Tally up the lines carrying the string "carcinoma" and respond with only the resulting number.

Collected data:

■ ■ ■ ■ ■ ■ ■

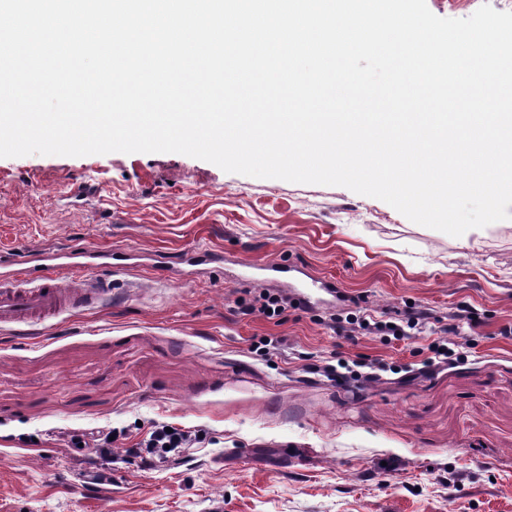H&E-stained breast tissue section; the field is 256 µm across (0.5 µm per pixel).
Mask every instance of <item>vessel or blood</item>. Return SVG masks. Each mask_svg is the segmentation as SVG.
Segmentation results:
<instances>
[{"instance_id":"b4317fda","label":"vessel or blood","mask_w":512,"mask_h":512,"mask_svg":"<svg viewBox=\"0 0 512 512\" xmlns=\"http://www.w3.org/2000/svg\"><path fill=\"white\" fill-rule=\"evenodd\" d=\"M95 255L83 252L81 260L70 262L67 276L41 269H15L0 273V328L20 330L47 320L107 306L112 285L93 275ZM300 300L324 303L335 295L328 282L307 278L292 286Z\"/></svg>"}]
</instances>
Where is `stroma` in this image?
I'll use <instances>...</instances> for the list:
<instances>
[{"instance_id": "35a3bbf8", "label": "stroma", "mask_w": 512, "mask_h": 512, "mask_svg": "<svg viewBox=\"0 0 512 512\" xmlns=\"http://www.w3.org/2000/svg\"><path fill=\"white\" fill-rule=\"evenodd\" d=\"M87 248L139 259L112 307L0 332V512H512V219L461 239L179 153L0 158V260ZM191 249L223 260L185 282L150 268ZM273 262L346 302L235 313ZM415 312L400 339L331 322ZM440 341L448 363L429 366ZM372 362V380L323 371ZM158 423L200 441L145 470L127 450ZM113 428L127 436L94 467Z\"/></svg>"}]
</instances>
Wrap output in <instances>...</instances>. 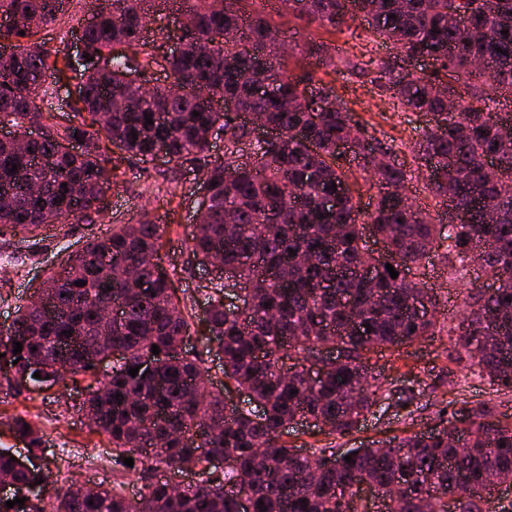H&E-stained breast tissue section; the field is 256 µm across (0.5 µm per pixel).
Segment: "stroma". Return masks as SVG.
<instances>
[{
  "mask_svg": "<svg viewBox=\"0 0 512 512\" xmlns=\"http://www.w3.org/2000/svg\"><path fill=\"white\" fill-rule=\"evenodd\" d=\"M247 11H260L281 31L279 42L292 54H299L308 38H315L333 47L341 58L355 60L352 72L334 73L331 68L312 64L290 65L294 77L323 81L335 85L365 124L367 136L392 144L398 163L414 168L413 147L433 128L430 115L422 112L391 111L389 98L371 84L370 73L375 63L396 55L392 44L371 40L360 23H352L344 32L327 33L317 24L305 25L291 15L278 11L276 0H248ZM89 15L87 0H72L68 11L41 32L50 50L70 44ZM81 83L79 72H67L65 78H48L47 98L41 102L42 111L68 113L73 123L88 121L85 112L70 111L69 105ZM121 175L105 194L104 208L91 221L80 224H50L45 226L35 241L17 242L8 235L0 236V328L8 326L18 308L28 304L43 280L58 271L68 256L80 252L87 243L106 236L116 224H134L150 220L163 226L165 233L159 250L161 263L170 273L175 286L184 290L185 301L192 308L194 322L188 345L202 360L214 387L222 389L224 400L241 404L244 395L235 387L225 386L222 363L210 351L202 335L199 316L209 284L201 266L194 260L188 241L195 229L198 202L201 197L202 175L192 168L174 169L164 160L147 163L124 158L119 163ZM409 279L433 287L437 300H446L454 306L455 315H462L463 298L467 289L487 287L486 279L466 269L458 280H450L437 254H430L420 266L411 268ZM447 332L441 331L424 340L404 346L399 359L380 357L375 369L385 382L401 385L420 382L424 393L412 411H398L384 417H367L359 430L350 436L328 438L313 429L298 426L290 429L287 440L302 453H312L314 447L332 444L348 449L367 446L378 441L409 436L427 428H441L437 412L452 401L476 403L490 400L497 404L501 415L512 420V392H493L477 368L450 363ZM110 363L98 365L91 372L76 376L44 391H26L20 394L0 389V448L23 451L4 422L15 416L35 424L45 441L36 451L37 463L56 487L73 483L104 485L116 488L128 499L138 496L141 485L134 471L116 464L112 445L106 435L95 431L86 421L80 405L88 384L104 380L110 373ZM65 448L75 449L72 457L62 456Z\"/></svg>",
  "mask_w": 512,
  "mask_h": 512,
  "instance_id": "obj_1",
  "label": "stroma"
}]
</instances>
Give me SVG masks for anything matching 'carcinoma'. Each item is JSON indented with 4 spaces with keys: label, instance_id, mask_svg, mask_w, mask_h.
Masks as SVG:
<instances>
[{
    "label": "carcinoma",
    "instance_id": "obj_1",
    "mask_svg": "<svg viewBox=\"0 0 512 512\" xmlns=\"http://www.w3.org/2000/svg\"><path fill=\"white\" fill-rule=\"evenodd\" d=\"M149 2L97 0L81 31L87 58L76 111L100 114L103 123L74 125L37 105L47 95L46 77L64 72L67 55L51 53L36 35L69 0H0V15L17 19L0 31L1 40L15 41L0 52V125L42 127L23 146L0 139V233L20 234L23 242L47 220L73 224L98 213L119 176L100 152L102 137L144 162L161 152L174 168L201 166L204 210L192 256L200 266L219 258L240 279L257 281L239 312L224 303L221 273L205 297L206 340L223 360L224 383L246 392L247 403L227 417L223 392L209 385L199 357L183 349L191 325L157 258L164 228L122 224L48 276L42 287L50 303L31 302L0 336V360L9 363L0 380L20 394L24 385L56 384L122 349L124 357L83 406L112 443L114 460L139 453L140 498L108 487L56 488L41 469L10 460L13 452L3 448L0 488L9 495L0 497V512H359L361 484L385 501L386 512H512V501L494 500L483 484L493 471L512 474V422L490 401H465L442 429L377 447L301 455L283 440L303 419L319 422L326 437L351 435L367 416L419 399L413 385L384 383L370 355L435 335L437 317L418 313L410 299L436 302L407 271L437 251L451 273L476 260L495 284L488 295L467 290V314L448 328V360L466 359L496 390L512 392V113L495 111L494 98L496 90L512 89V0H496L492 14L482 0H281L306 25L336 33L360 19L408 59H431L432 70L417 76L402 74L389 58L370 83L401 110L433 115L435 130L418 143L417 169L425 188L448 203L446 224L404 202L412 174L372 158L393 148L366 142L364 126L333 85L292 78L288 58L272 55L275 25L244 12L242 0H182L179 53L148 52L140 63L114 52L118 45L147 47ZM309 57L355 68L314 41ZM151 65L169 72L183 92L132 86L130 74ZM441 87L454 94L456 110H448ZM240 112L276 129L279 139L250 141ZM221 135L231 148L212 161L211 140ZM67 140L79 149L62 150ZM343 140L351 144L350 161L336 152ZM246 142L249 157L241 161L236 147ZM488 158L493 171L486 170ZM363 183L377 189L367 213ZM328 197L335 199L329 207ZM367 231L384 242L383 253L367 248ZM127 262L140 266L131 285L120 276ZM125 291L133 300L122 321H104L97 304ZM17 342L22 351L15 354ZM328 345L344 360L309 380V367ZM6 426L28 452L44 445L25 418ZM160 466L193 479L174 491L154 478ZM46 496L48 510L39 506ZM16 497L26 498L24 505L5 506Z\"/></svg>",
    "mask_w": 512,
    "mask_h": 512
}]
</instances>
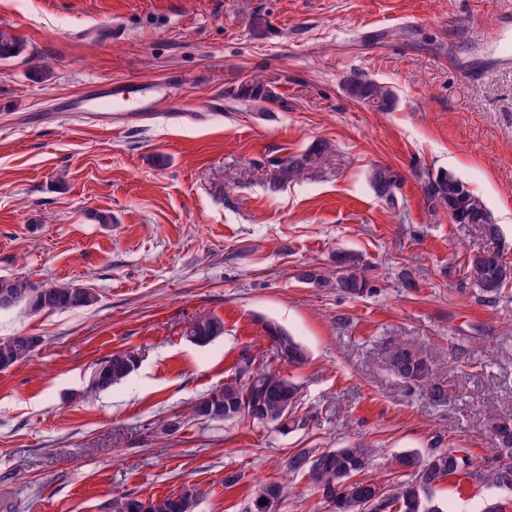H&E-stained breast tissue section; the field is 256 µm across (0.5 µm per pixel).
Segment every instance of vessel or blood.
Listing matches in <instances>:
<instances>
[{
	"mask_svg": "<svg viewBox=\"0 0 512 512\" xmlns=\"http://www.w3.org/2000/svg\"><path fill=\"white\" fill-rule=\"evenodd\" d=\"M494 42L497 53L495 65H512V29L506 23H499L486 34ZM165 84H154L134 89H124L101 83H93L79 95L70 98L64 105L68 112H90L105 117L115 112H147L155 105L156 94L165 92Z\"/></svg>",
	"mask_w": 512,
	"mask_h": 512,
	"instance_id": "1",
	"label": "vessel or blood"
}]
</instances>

■ ■ ■ ■ ■ ■ ■

■ **ANSWER TO THIS EXERCISE**
2